§ Task item
Look through the entries below and extract exactly the lines from the one containing "Primlia Orders: [1032,92,1402,332]" through the one containing "World Clock: [822,796,1198,1063]", ends included.

Records from a collection
*****

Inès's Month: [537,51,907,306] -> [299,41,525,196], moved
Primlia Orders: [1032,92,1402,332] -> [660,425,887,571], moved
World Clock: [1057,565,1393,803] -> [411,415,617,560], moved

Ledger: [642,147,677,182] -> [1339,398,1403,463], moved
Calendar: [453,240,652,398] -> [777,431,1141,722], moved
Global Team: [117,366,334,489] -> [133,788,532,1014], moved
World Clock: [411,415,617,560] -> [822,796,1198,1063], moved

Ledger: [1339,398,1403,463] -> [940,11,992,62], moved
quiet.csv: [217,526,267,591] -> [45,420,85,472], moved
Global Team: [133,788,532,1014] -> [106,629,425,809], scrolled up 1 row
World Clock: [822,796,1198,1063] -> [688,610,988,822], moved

*****

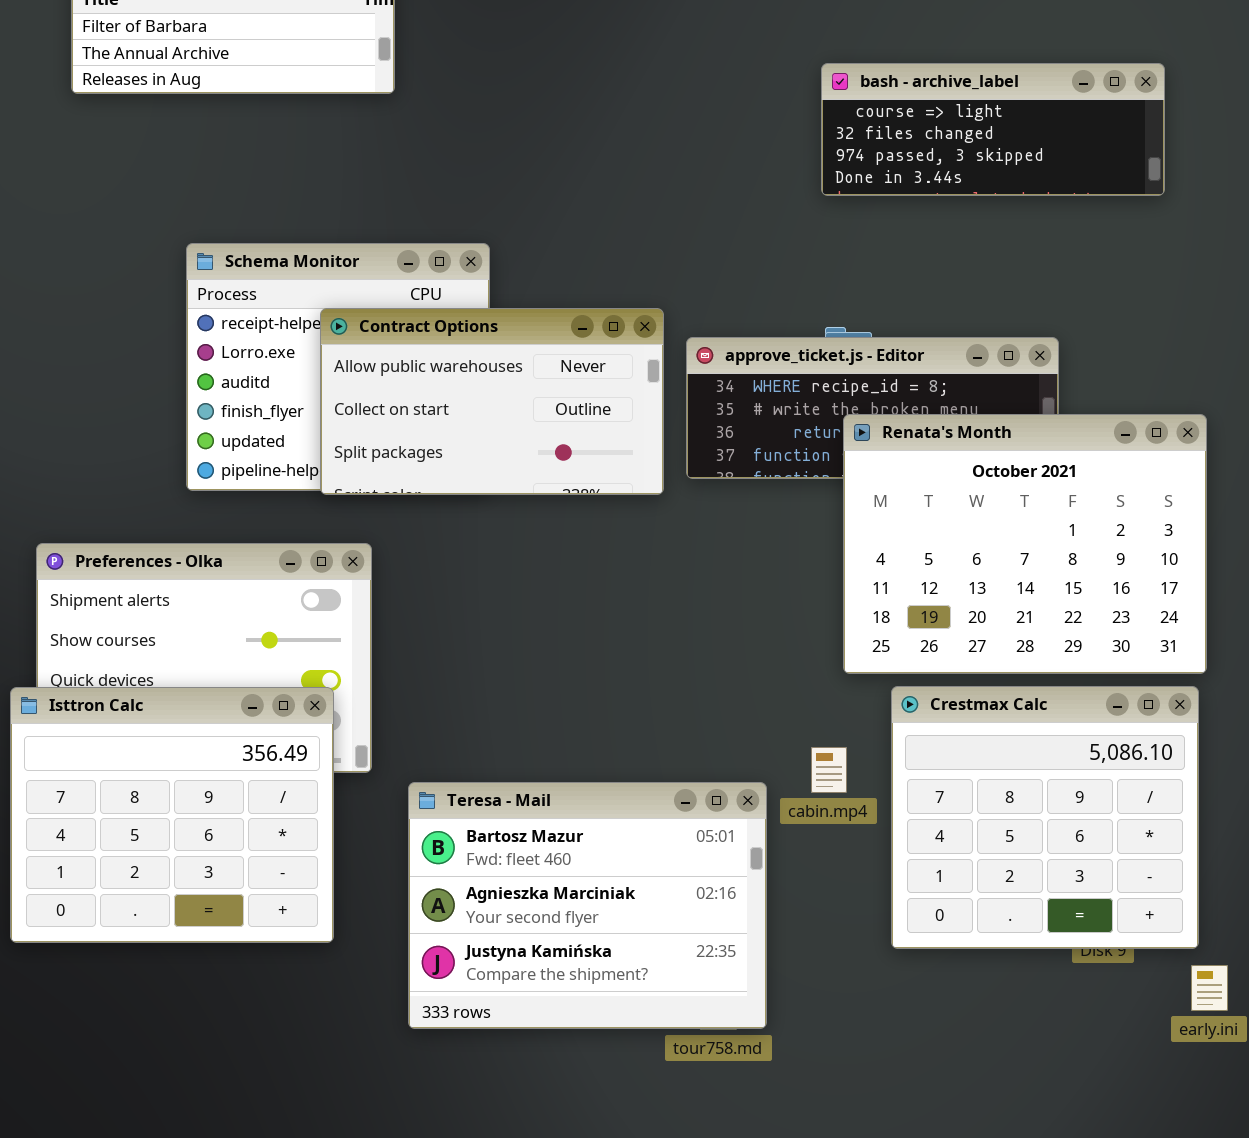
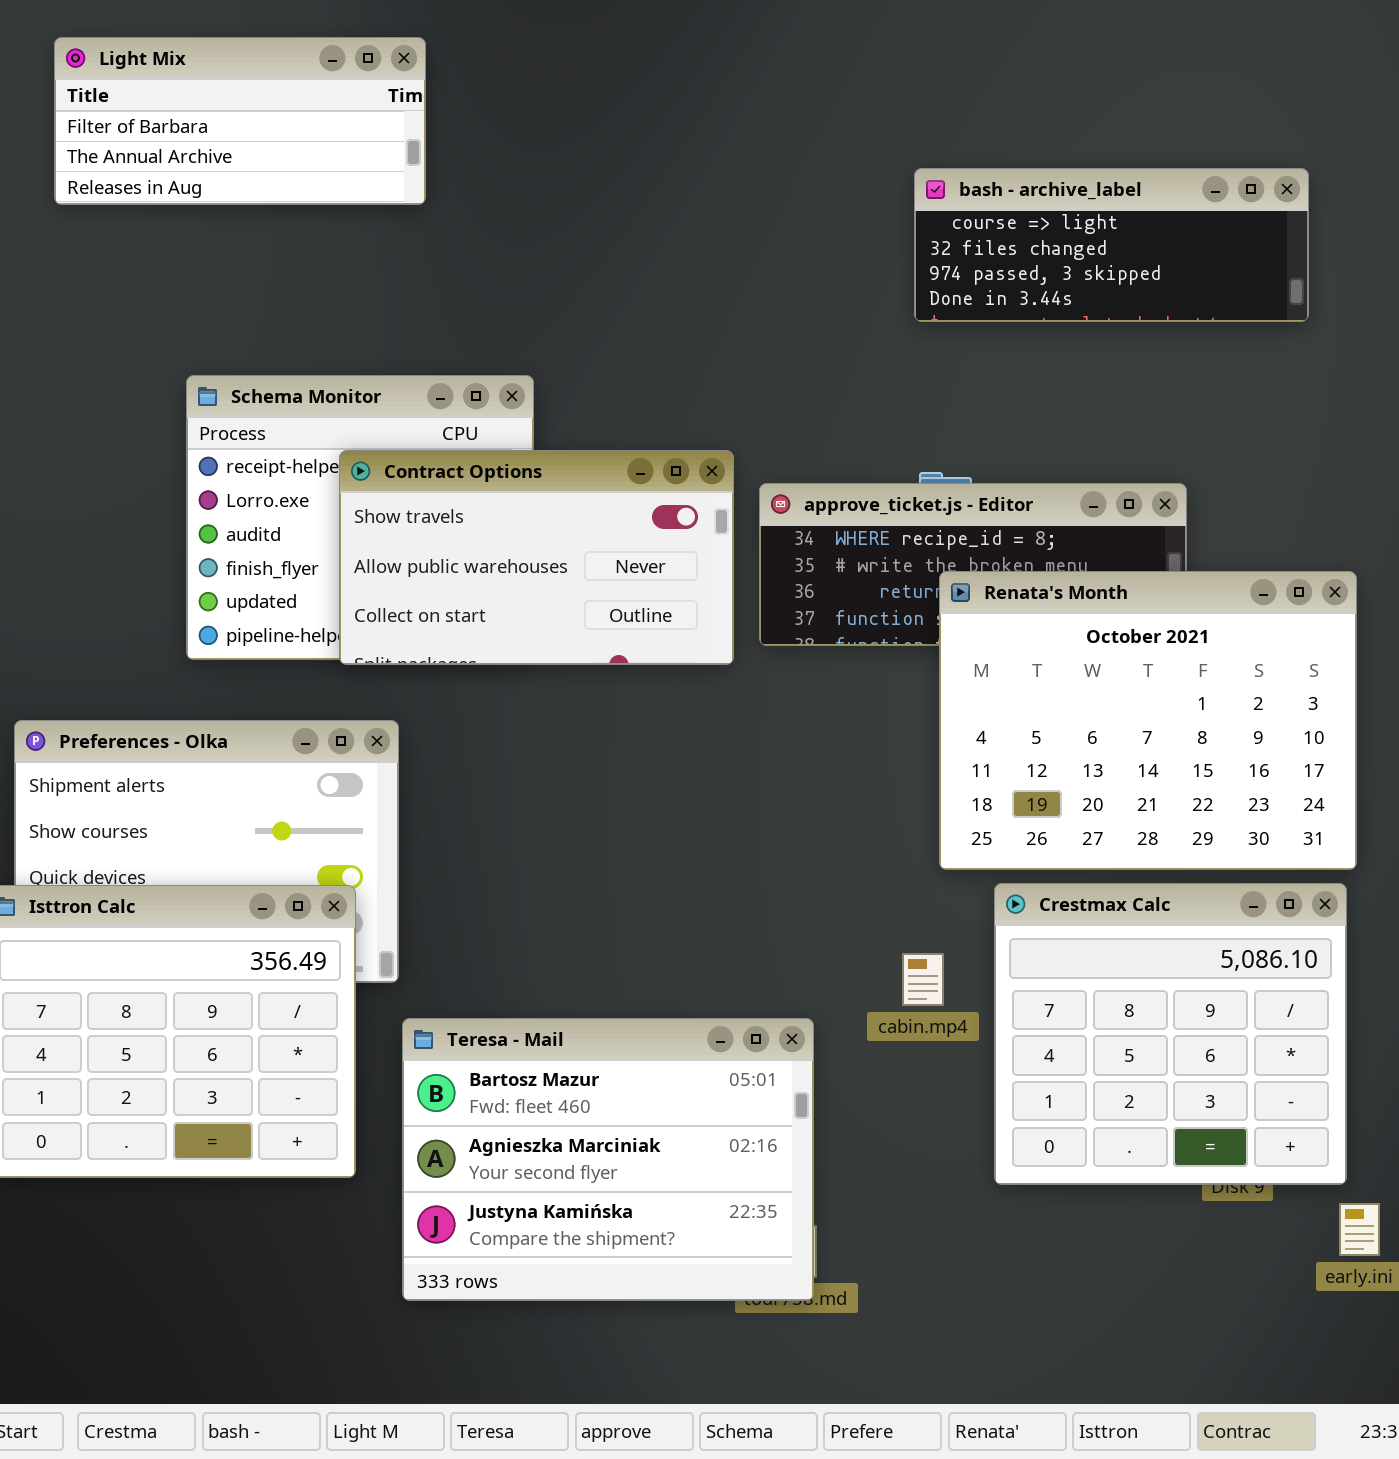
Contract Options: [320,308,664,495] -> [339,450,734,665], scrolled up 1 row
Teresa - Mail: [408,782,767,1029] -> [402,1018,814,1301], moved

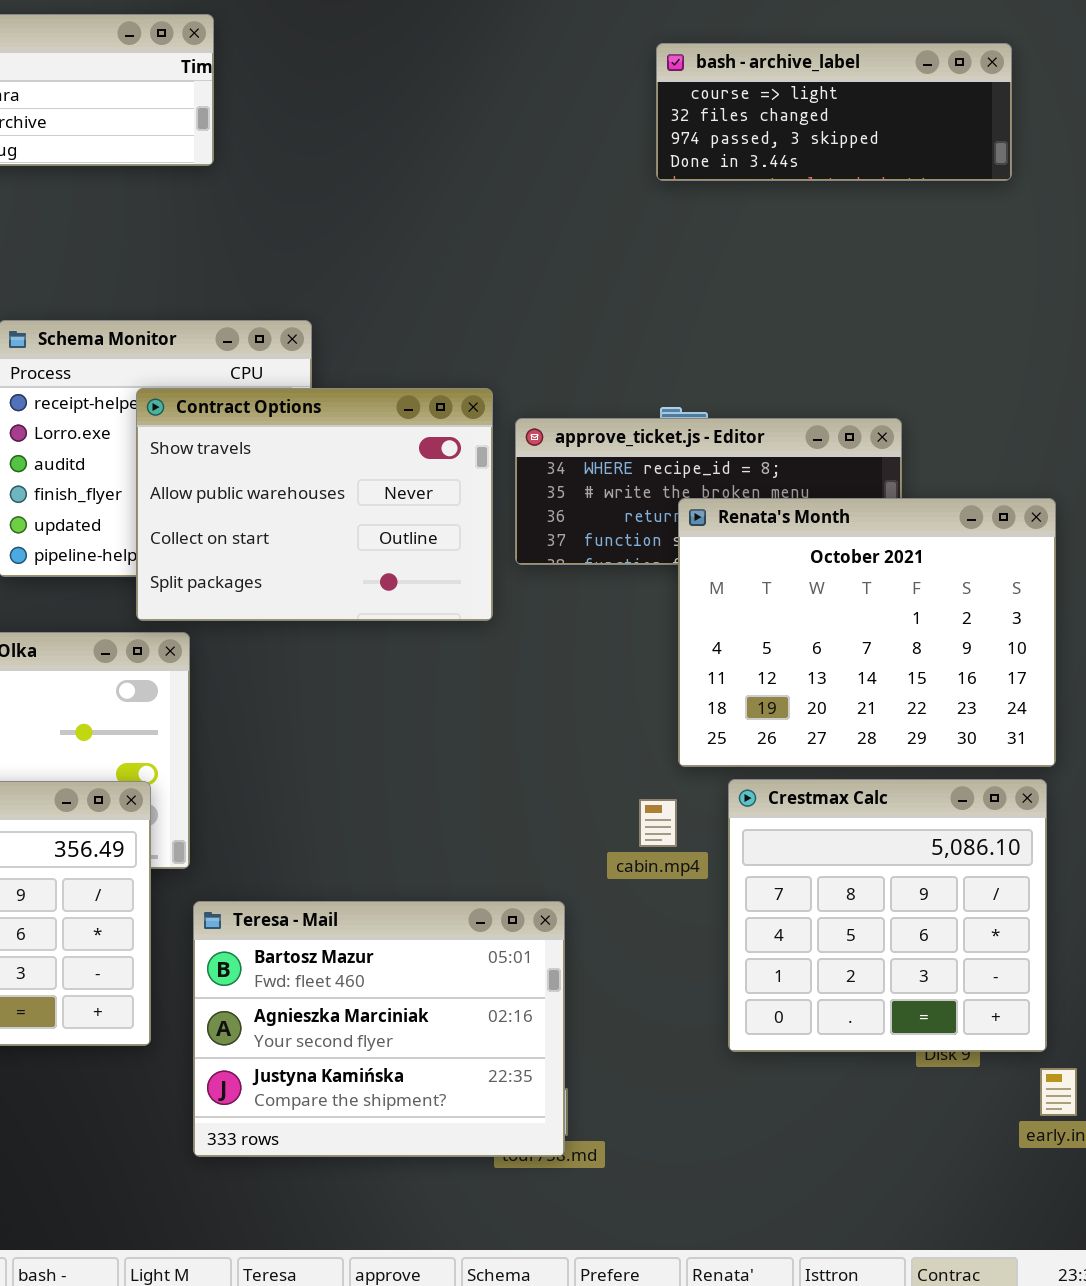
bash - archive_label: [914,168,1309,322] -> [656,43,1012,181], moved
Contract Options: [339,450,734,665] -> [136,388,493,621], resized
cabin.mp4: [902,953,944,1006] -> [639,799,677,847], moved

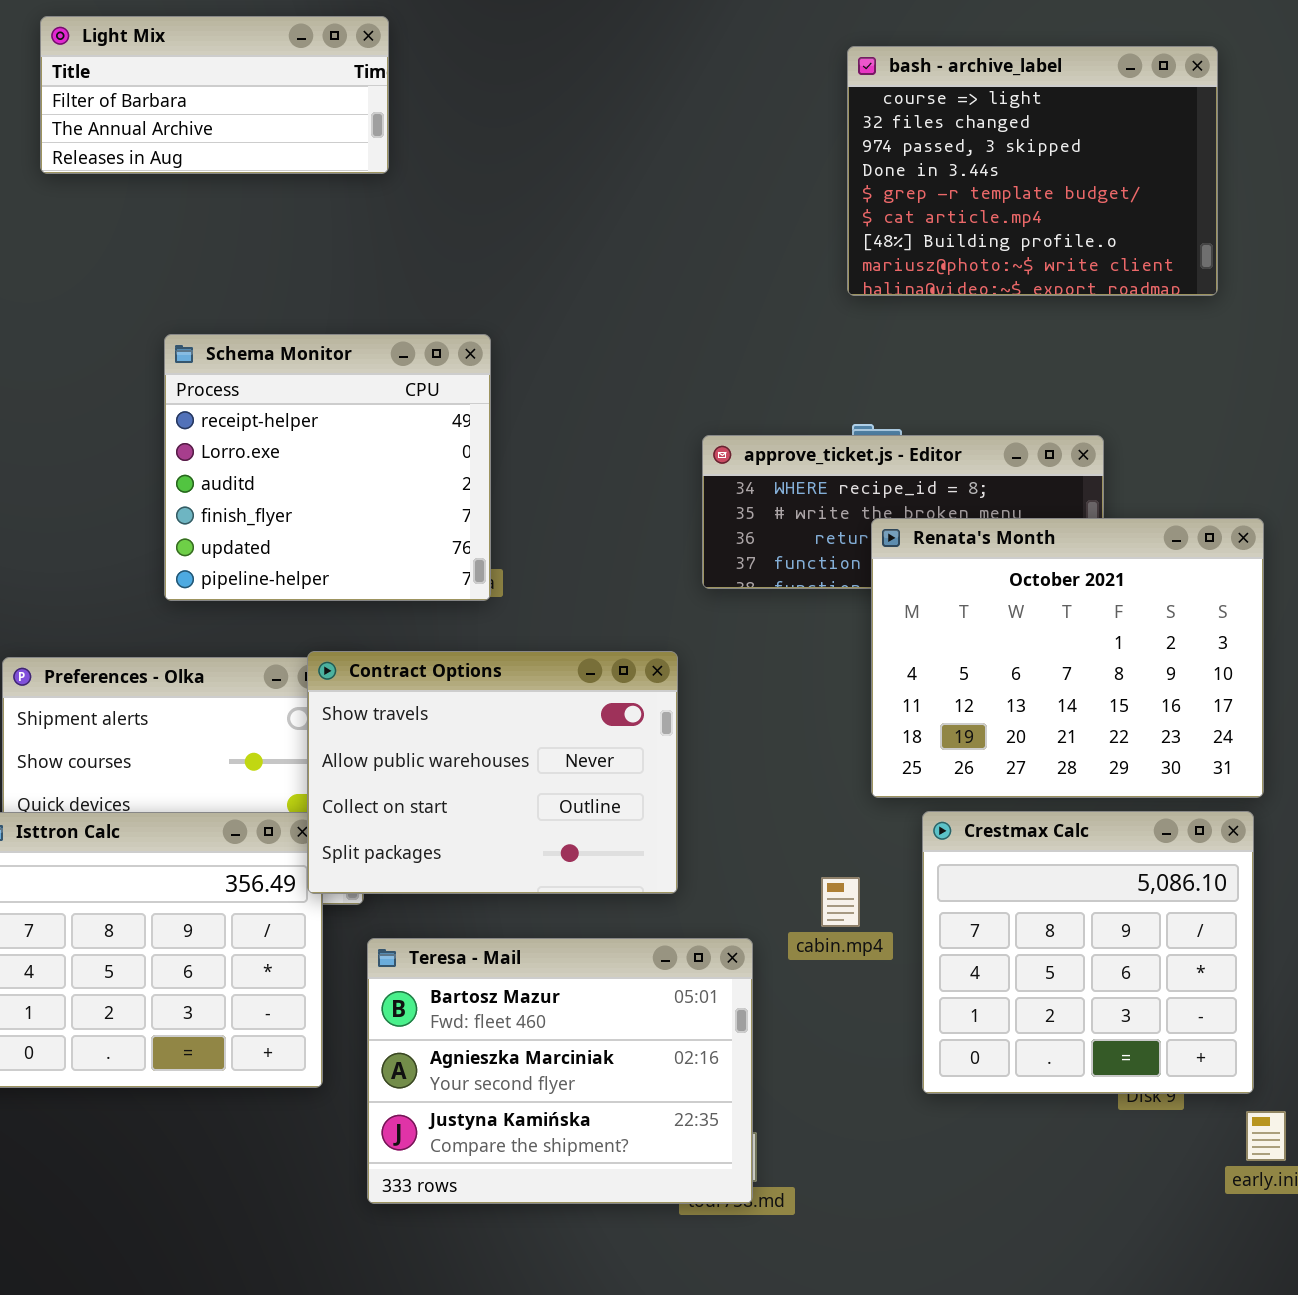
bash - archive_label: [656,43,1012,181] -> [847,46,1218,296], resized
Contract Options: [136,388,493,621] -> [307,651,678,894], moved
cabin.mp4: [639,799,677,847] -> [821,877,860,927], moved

*****

§ Exercise solution
Primlia Orders: [1032,92,1402,332] -> [660,425,887,571], moved
World Clock: [1057,565,1393,803] -> [411,415,617,560], moved

Ledger: [642,147,677,182] -> [1339,398,1403,463], moved
Calendar: [453,240,652,398] -> [777,431,1141,722], moved
Global Team: [117,366,334,489] -> [133,788,532,1014], moved
World Clock: [411,415,617,560] -> [822,796,1198,1063], moved

Ledger: [1339,398,1403,463] -> [940,11,992,62], moved
quiet.csv: [217,526,267,591] -> [45,420,85,472], moved
Global Team: [133,788,532,1014] -> [106,629,425,809], scrolled up 1 row
World Clock: [822,796,1198,1063] -> [688,610,988,822], moved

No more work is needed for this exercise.